__Exercise brief__. Where does the string "white" appear in the listing below? Copy every line where it does.

__Provided information__.
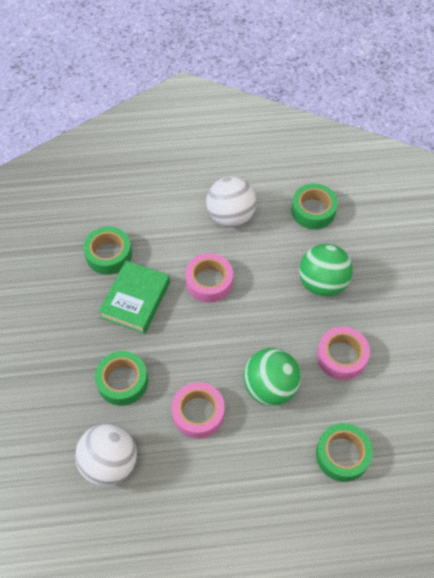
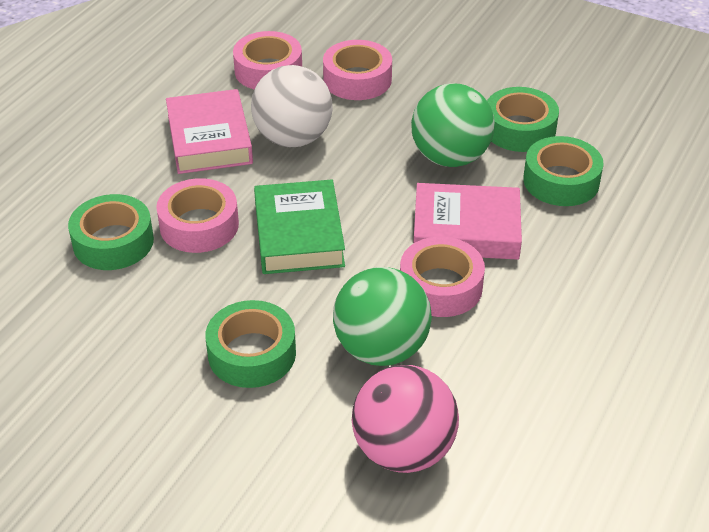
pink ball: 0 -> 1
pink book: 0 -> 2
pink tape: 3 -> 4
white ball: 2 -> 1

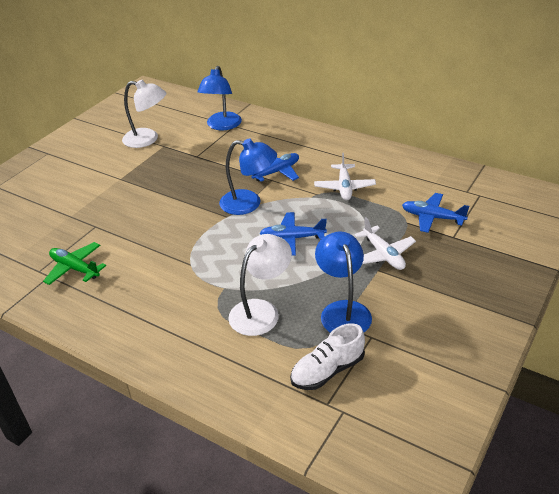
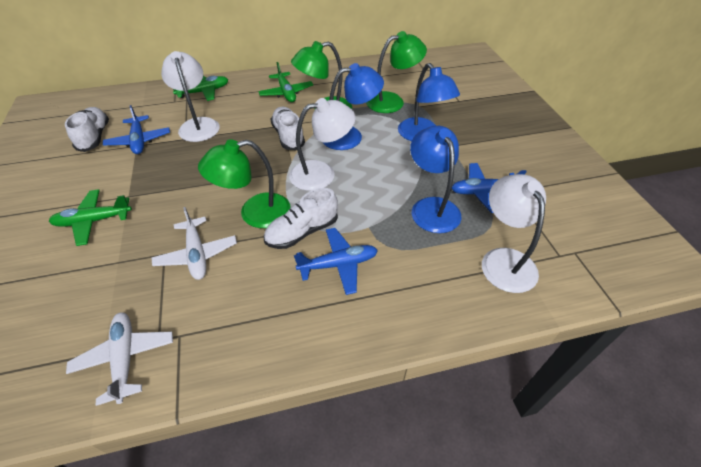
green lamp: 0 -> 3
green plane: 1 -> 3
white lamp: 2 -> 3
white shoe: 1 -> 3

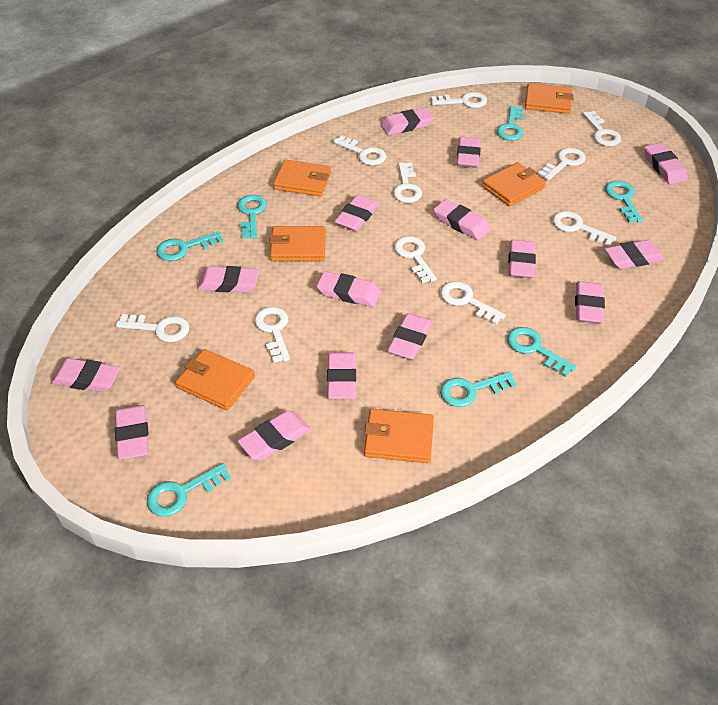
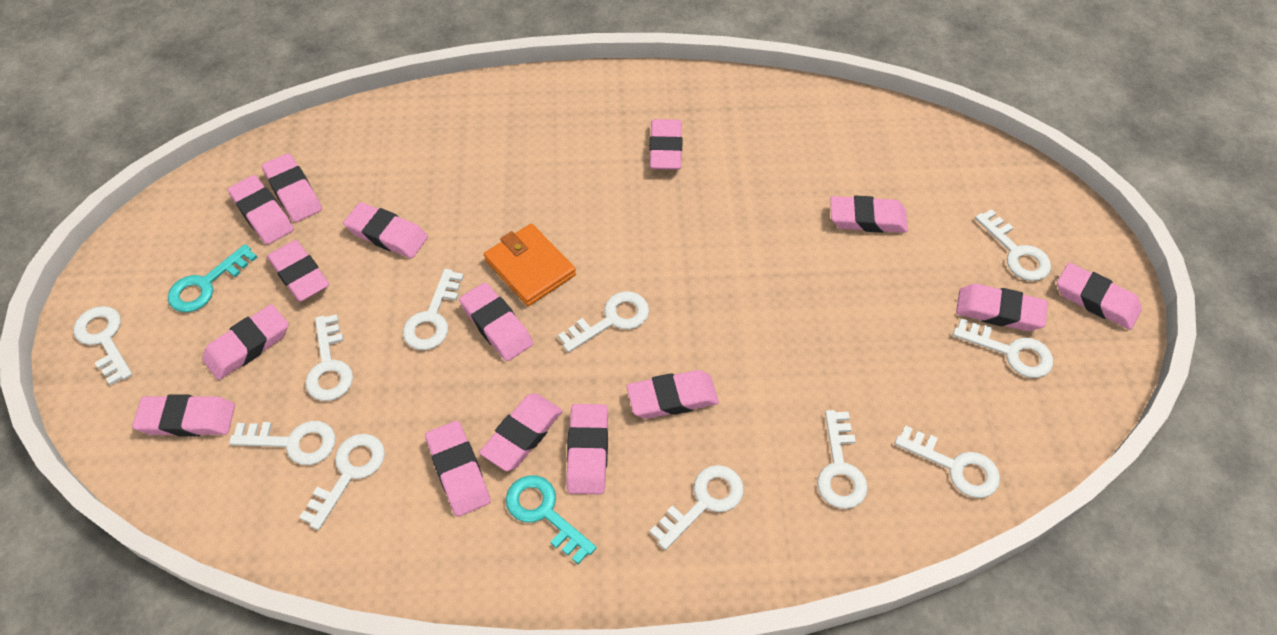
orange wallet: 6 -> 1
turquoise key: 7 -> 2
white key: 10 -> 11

__Written reply__.
white ball: 2 -> 1
white lamp: 2 -> 3
white shoe: 1 -> 3
white key: 10 -> 11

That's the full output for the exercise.